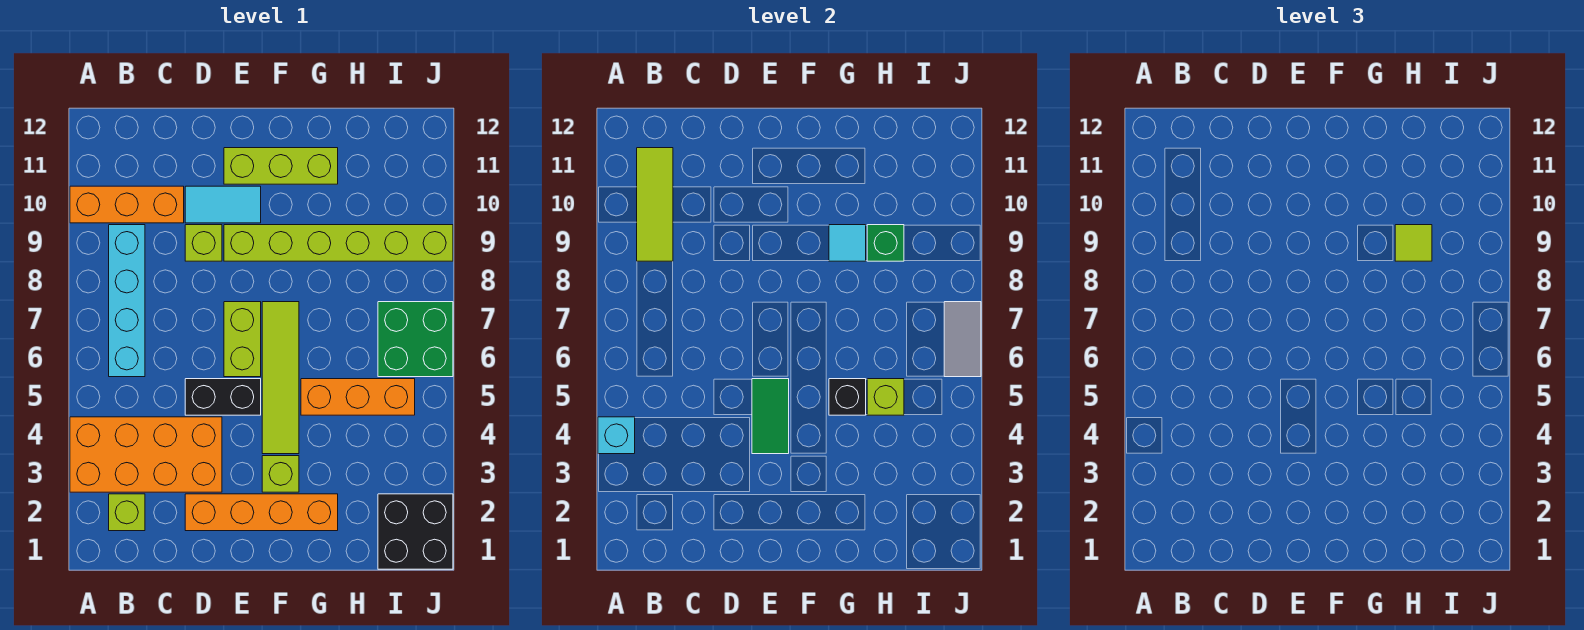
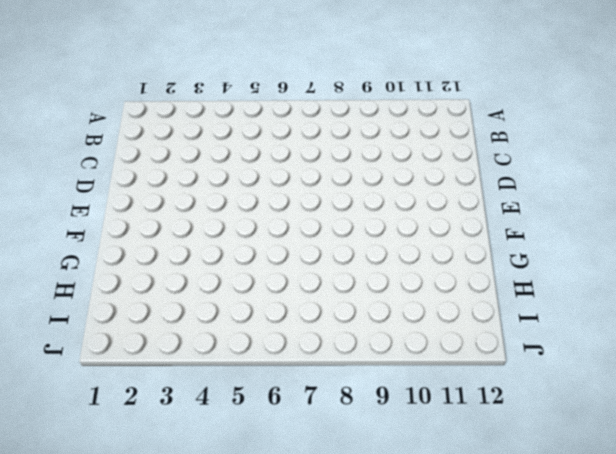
none -> orange brick A3:D4 level 1
none -> orange brick A10:C10 level 1
none -> lime brick B2 level 1

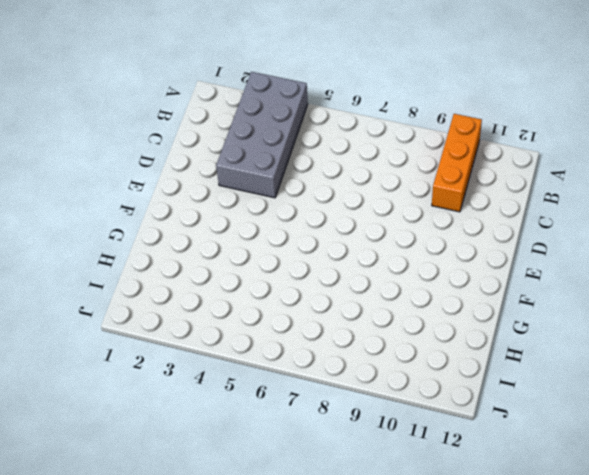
grey brick A3:D4 level 1 -> orange brick A3:D4 level 1
none -> lime brick B2 level 1
none -> cyan brick B6:B9 level 1
none -> orange brick D2:G2 level 1

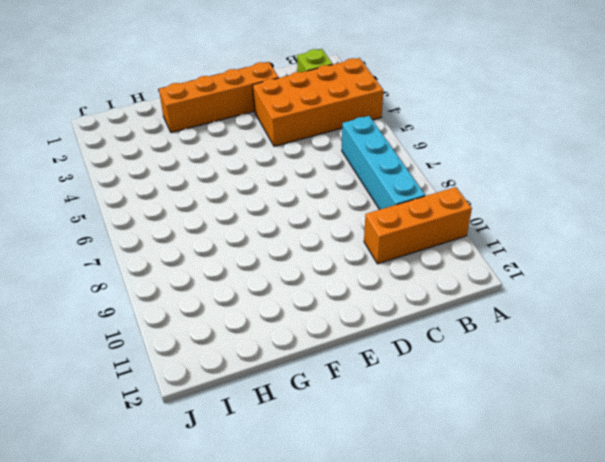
none -> black brick D5:E5 level 1
none -> lime brick D9 level 1
none -> cyan tile D10:E10 level 1

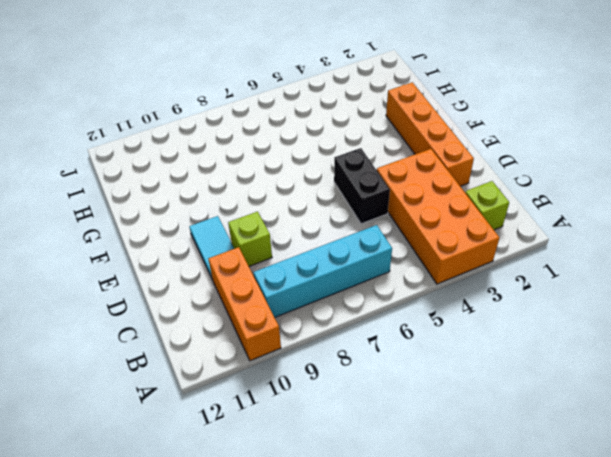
none -> lime brick E6:E7 level 1
none -> lime brick E9:J9 level 1
none -> lime brick E11:G11 level 1

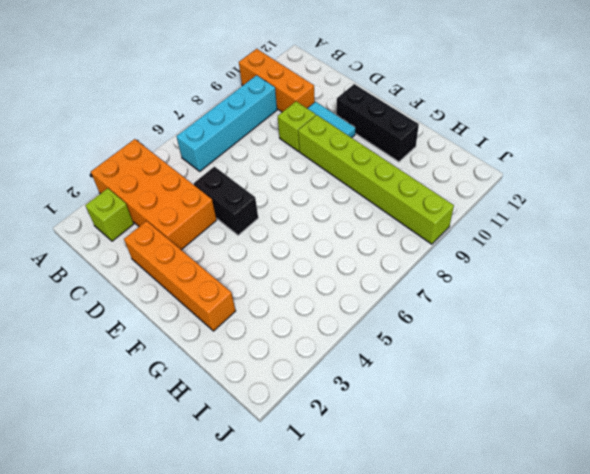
black brick E11:G11 level 1 -> lime brick E11:G11 level 1
none -> lime brick E6:E7 level 1
none -> lime brick F3 level 1
none -> lime tile F4:F7 level 1

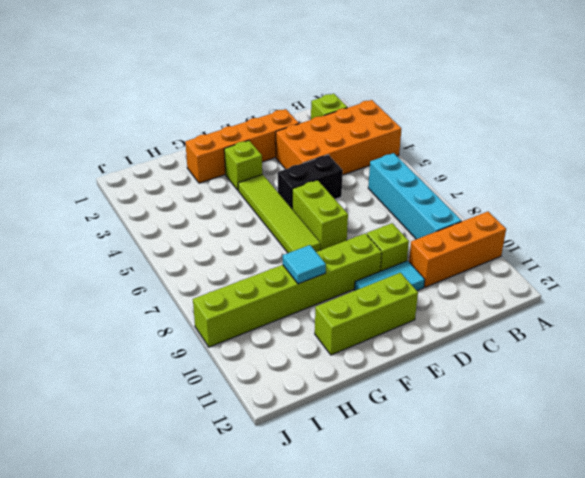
none -> orange brick G5:I5 level 1
none -> black brick I1:J2 level 1
none -> green brick I6:J7 level 1

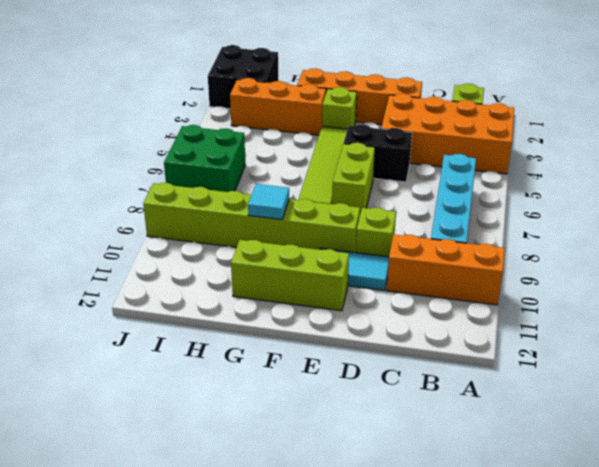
orange brick G3:I3 level 1 -> orange brick G5:I5 level 1
none -> cyan brick A4 level 2
none -> lime tile B9:B11 level 2
none -> green tile E4:E5 level 2

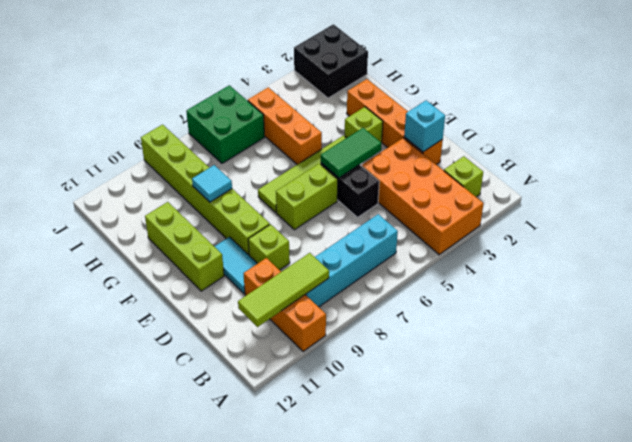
cyan brick D2 level 2 -> cyan brick A4 level 2
none -> black brick G5 level 2
none -> lime brick H5 level 2
none -> green brick H9 level 2

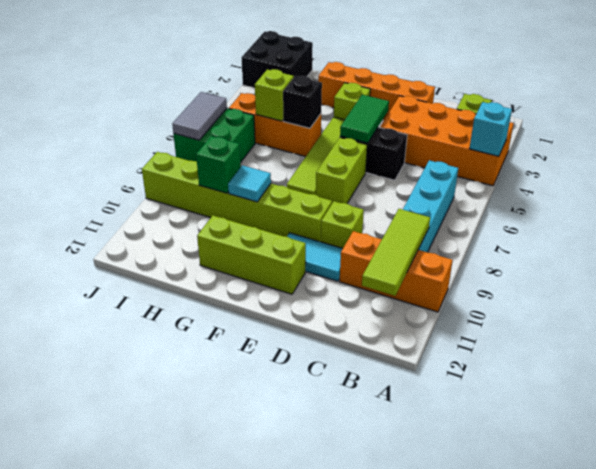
none -> lime tile H9 level 3

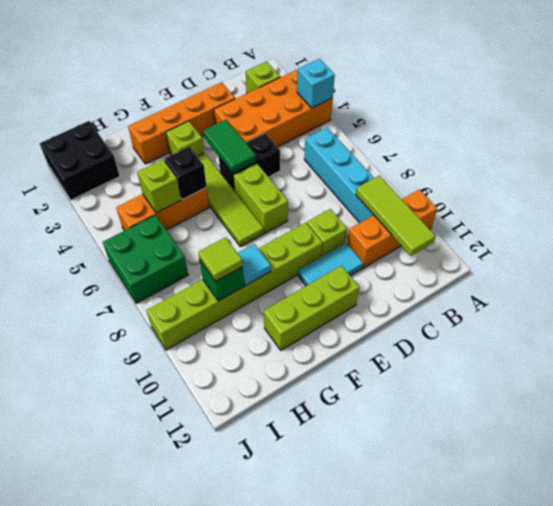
none -> grey tile J6:J7 level 2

- _Exercise requirements_
Each line of the listing above that includes the word "orange" should be copied.

- _Your response_
none -> orange brick A3:D4 level 1
none -> orange brick A10:C10 level 1
grey brick A3:D4 level 1 -> orange brick A3:D4 level 1
none -> orange brick D2:G2 level 1
none -> orange brick G5:I5 level 1
orange brick G3:I3 level 1 -> orange brick G5:I5 level 1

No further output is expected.